* _Instructions for the task_:
Exact copy, pictures excluded: reproduce every record below.

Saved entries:

=-=-=

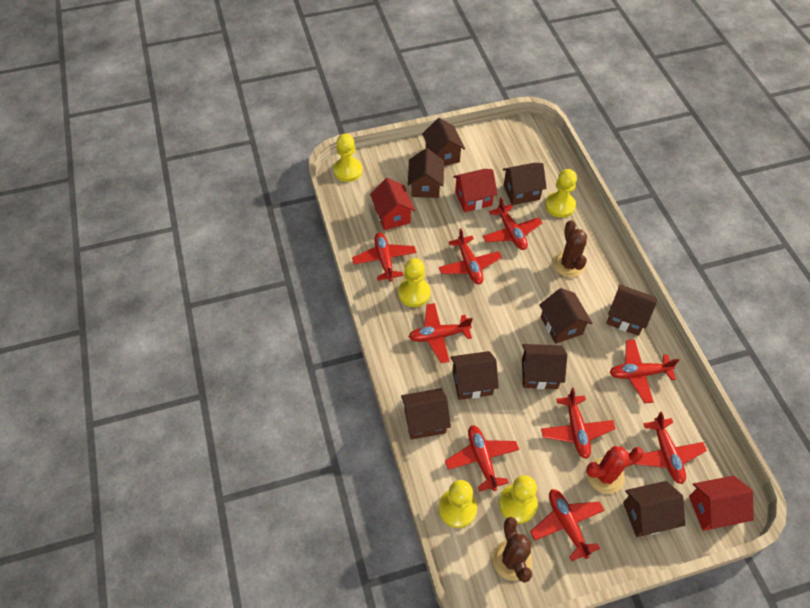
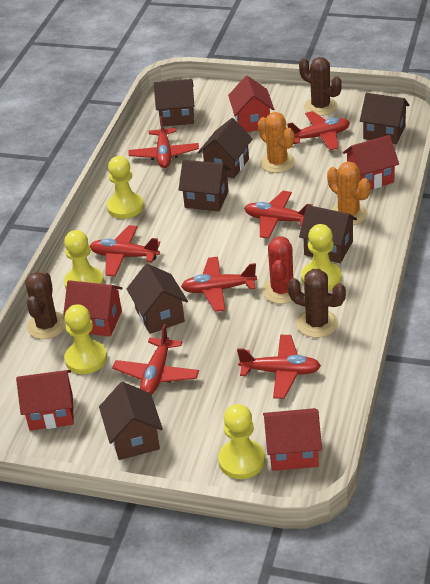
brown cactus: 2 -> 3
brown house: 9 -> 7
orange cactus: 0 -> 2
red house: 3 -> 5
red plane: 9 -> 7

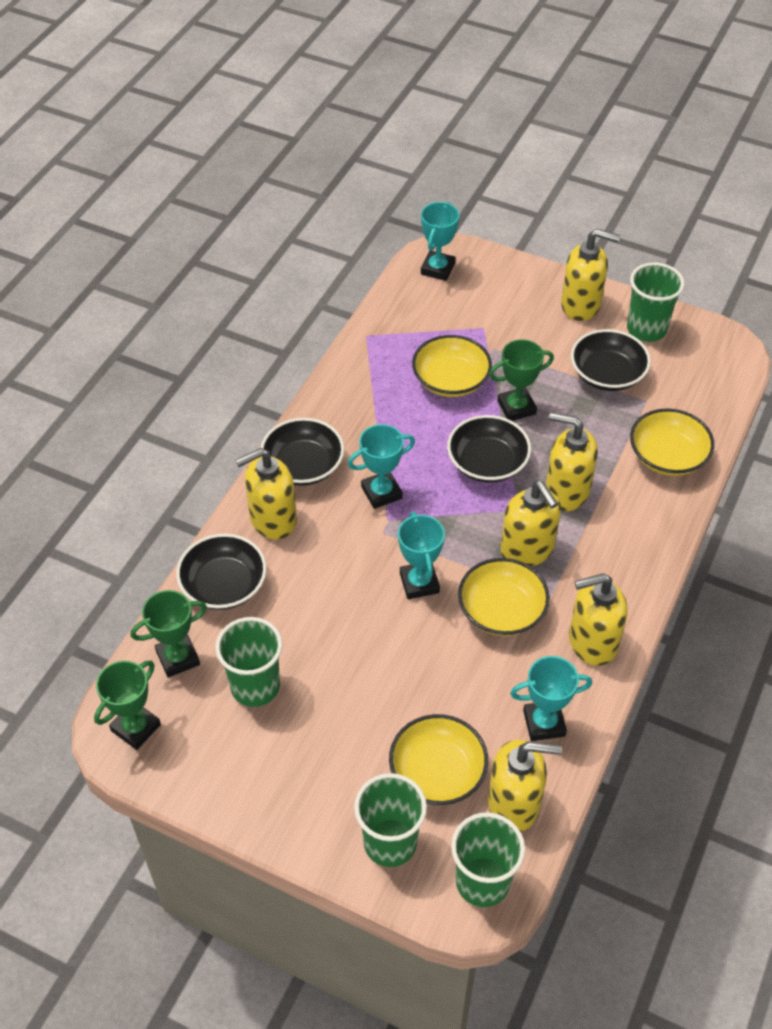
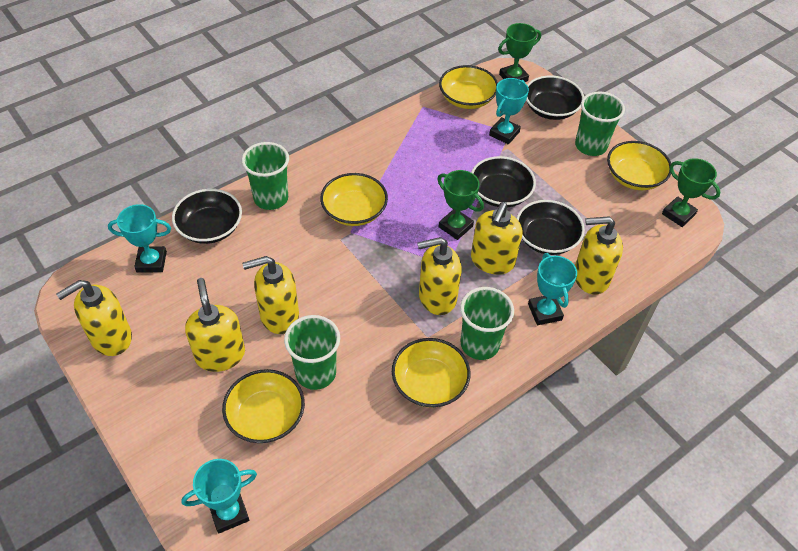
yellow bowl: 4 -> 5

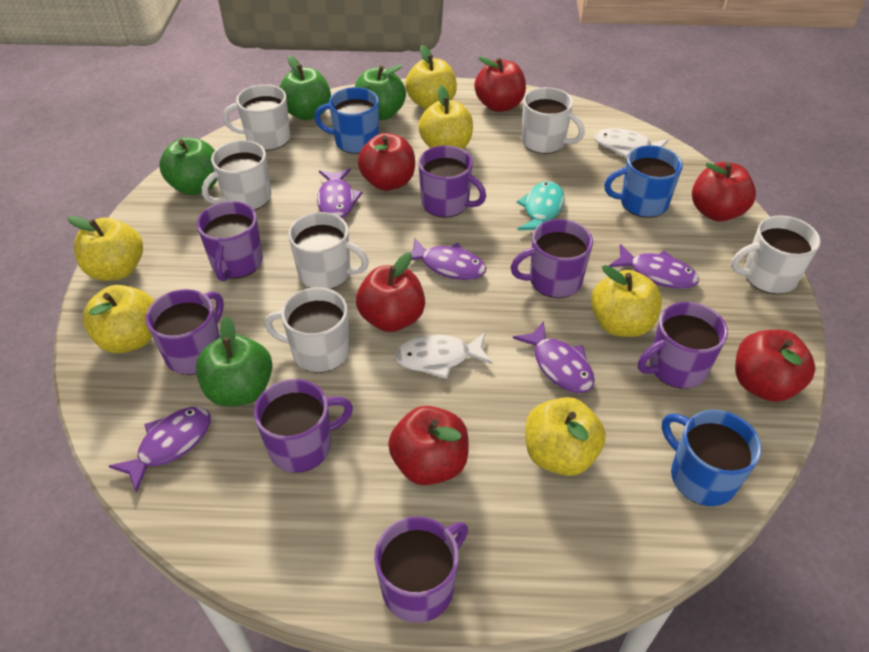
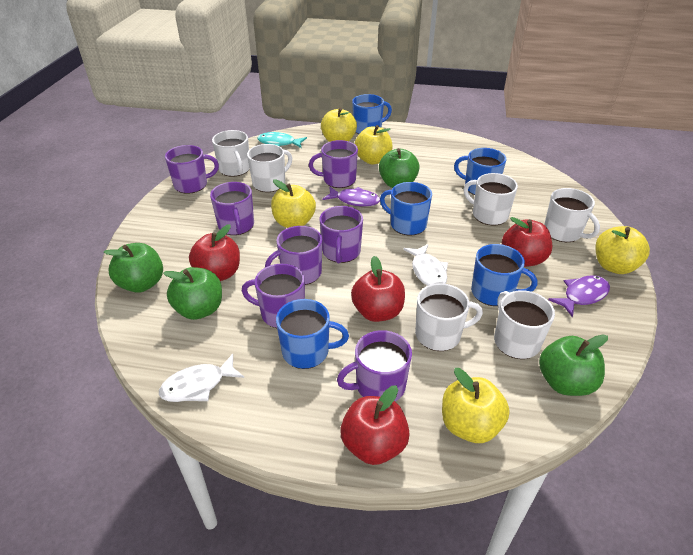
blue mug: 3 -> 5
purple fish: 5 -> 2
red apple: 6 -> 4
yellow apple: 6 -> 5

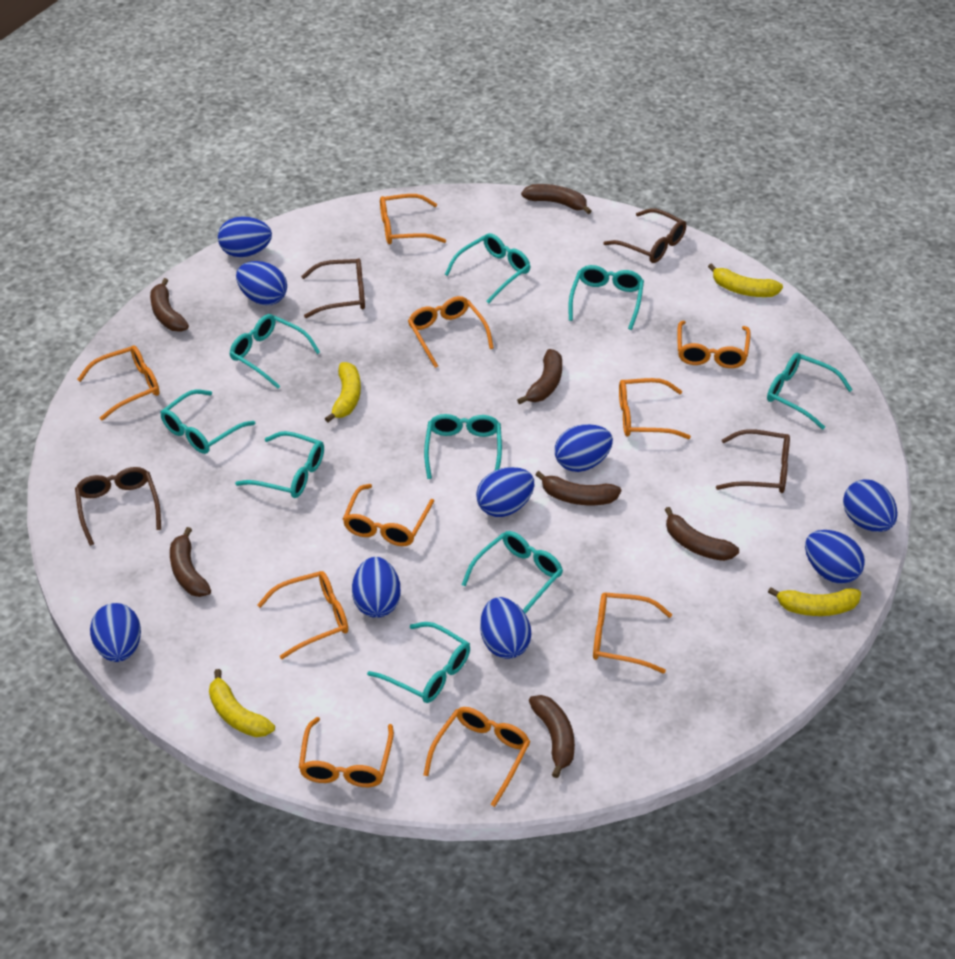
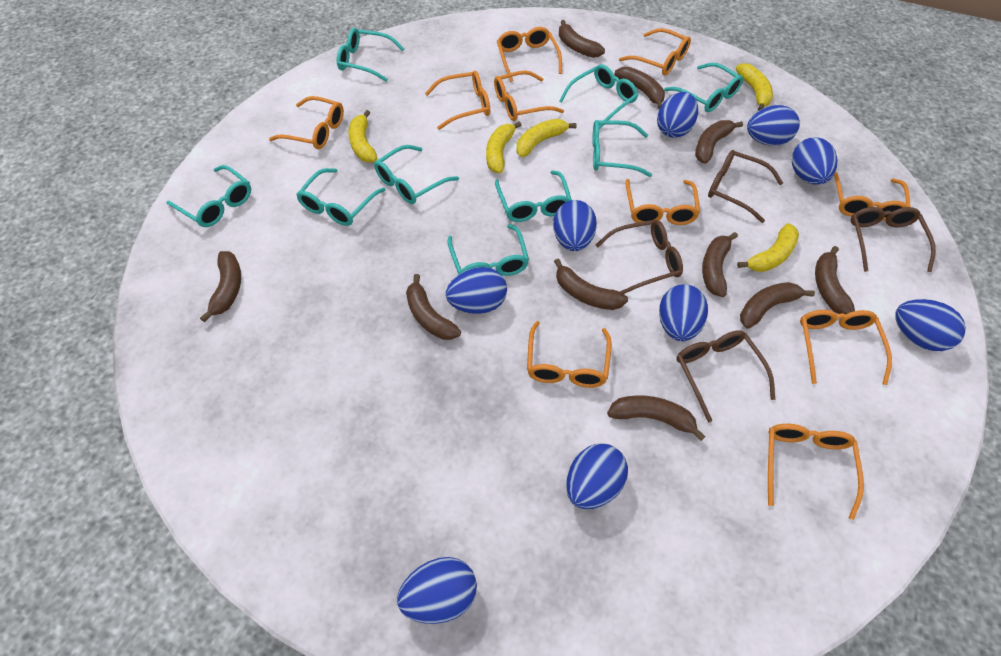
brown banana: 7 -> 10
yellow banana: 4 -> 5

=-=-=

* _Response for this exercise_:
brown cactus: 2 -> 3
brown house: 9 -> 7
orange cactus: 0 -> 2
red house: 3 -> 5
red plane: 9 -> 7

yellow bowl: 4 -> 5

blue mug: 3 -> 5
purple fish: 5 -> 2
red apple: 6 -> 4
yellow apple: 6 -> 5

brown banana: 7 -> 10
yellow banana: 4 -> 5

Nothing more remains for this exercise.